What needs to be done — The whole of the data must be transcribed exactly.

Start of Block

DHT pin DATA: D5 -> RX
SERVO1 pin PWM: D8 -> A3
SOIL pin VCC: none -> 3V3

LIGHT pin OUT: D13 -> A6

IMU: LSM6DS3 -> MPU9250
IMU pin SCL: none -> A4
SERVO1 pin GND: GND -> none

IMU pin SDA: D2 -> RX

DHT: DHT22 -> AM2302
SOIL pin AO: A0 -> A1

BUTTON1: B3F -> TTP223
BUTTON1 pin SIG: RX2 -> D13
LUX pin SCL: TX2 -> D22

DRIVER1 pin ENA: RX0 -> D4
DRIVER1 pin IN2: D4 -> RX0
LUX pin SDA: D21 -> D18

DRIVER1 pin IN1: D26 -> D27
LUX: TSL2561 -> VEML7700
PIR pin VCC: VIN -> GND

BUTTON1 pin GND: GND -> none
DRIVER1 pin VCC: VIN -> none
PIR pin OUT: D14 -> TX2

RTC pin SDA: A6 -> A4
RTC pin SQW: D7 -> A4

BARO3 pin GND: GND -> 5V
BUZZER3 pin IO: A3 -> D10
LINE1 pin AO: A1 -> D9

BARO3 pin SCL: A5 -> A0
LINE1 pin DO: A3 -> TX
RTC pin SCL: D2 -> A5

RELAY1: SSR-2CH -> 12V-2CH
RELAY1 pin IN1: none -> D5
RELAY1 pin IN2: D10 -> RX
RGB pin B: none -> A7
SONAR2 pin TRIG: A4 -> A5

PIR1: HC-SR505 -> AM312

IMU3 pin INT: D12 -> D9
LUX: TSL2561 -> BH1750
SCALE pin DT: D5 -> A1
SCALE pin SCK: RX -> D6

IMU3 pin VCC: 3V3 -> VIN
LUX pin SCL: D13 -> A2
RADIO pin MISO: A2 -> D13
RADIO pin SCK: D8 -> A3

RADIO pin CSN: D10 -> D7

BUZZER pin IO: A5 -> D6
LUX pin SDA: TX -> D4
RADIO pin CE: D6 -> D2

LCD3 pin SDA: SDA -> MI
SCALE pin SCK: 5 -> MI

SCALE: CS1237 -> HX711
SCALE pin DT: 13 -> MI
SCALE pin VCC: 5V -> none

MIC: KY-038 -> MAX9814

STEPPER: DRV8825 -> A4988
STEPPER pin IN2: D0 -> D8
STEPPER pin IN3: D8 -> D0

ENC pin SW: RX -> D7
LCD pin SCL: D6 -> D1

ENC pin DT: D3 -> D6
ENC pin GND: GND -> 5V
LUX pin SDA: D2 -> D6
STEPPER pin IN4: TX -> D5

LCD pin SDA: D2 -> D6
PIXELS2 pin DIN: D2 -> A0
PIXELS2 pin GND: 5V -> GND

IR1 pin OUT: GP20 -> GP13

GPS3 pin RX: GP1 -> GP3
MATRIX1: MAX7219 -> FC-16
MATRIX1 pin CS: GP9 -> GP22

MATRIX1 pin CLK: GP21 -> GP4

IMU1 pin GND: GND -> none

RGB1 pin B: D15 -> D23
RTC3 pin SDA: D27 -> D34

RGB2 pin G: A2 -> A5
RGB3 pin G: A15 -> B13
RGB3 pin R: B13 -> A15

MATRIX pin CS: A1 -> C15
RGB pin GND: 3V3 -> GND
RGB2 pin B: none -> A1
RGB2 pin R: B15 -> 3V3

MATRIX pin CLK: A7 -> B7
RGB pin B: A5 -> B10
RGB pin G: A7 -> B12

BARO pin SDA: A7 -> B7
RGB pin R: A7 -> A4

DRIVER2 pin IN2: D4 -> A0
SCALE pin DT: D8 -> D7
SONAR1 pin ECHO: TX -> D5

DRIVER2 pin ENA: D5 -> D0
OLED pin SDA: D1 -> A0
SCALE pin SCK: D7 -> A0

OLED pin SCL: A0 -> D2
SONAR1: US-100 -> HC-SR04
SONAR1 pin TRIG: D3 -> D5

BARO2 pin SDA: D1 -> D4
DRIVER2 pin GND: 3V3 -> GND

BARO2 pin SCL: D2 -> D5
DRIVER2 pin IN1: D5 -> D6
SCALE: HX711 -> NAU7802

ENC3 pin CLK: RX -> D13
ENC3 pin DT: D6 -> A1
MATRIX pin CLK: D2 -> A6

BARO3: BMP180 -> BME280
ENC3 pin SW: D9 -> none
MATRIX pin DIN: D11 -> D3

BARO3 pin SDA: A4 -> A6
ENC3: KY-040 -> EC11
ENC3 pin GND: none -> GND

End of Block

Solved exercise —
DHT pin DATA: D5 -> RX
SERVO1 pin PWM: D8 -> A3
SOIL pin VCC: none -> 3V3

LIGHT pin OUT: D13 -> A6

IMU: LSM6DS3 -> MPU9250
IMU pin SCL: none -> A4
SERVO1 pin GND: GND -> none

IMU pin SDA: D2 -> RX

DHT: DHT22 -> AM2302
SOIL pin AO: A0 -> A1

BUTTON1: B3F -> TTP223
BUTTON1 pin SIG: RX2 -> D13
LUX pin SCL: TX2 -> D22

DRIVER1 pin ENA: RX0 -> D4
DRIVER1 pin IN2: D4 -> RX0
LUX pin SDA: D21 -> D18

DRIVER1 pin IN1: D26 -> D27
LUX: TSL2561 -> VEML7700
PIR pin VCC: VIN -> GND

BUTTON1 pin GND: GND -> none
DRIVER1 pin VCC: VIN -> none
PIR pin OUT: D14 -> TX2

RTC pin SDA: A6 -> A4
RTC pin SQW: D7 -> A4

BARO3 pin GND: GND -> 5V
BUZZER3 pin IO: A3 -> D10
LINE1 pin AO: A1 -> D9

BARO3 pin SCL: A5 -> A0
LINE1 pin DO: A3 -> TX
RTC pin SCL: D2 -> A5

RELAY1: SSR-2CH -> 12V-2CH
RELAY1 pin IN1: none -> D5
RELAY1 pin IN2: D10 -> RX
RGB pin B: none -> A7
SONAR2 pin TRIG: A4 -> A5

PIR1: HC-SR505 -> AM312

IMU3 pin INT: D12 -> D9
LUX: TSL2561 -> BH1750
SCALE pin DT: D5 -> A1
SCALE pin SCK: RX -> D6

IMU3 pin VCC: 3V3 -> VIN
LUX pin SCL: D13 -> A2
RADIO pin MISO: A2 -> D13
RADIO pin SCK: D8 -> A3

RADIO pin CSN: D10 -> D7

BUZZER pin IO: A5 -> D6
LUX pin SDA: TX -> D4
RADIO pin CE: D6 -> D2

LCD3 pin SDA: SDA -> MI
SCALE pin SCK: 5 -> MI

SCALE: CS1237 -> HX711
SCALE pin DT: 13 -> MI
SCALE pin VCC: 5V -> none

MIC: KY-038 -> MAX9814

STEPPER: DRV8825 -> A4988
STEPPER pin IN2: D0 -> D8
STEPPER pin IN3: D8 -> D0

ENC pin SW: RX -> D7
LCD pin SCL: D6 -> D1

ENC pin DT: D3 -> D6
ENC pin GND: GND -> 5V
LUX pin SDA: D2 -> D6
STEPPER pin IN4: TX -> D5

LCD pin SDA: D2 -> D6
PIXELS2 pin DIN: D2 -> A0
PIXELS2 pin GND: 5V -> GND

IR1 pin OUT: GP20 -> GP13

GPS3 pin RX: GP1 -> GP3
MATRIX1: MAX7219 -> FC-16
MATRIX1 pin CS: GP9 -> GP22

MATRIX1 pin CLK: GP21 -> GP4

IMU1 pin GND: GND -> none

RGB1 pin B: D15 -> D23
RTC3 pin SDA: D27 -> D34

RGB2 pin G: A2 -> A5
RGB3 pin G: A15 -> B13
RGB3 pin R: B13 -> A15

MATRIX pin CS: A1 -> C15
RGB pin GND: 3V3 -> GND
RGB2 pin B: none -> A1
RGB2 pin R: B15 -> 3V3

MATRIX pin CLK: A7 -> B7
RGB pin B: A5 -> B10
RGB pin G: A7 -> B12

BARO pin SDA: A7 -> B7
RGB pin R: A7 -> A4

DRIVER2 pin IN2: D4 -> A0
SCALE pin DT: D8 -> D7
SONAR1 pin ECHO: TX -> D5

DRIVER2 pin ENA: D5 -> D0
OLED pin SDA: D1 -> A0
SCALE pin SCK: D7 -> A0

OLED pin SCL: A0 -> D2
SONAR1: US-100 -> HC-SR04
SONAR1 pin TRIG: D3 -> D5

BARO2 pin SDA: D1 -> D4
DRIVER2 pin GND: 3V3 -> GND

BARO2 pin SCL: D2 -> D5
DRIVER2 pin IN1: D5 -> D6
SCALE: HX711 -> NAU7802

ENC3 pin CLK: RX -> D13
ENC3 pin DT: D6 -> A1
MATRIX pin CLK: D2 -> A6

BARO3: BMP180 -> BME280
ENC3 pin SW: D9 -> none
MATRIX pin DIN: D11 -> D3

BARO3 pin SDA: A4 -> A6
ENC3: KY-040 -> EC11
ENC3 pin GND: none -> GND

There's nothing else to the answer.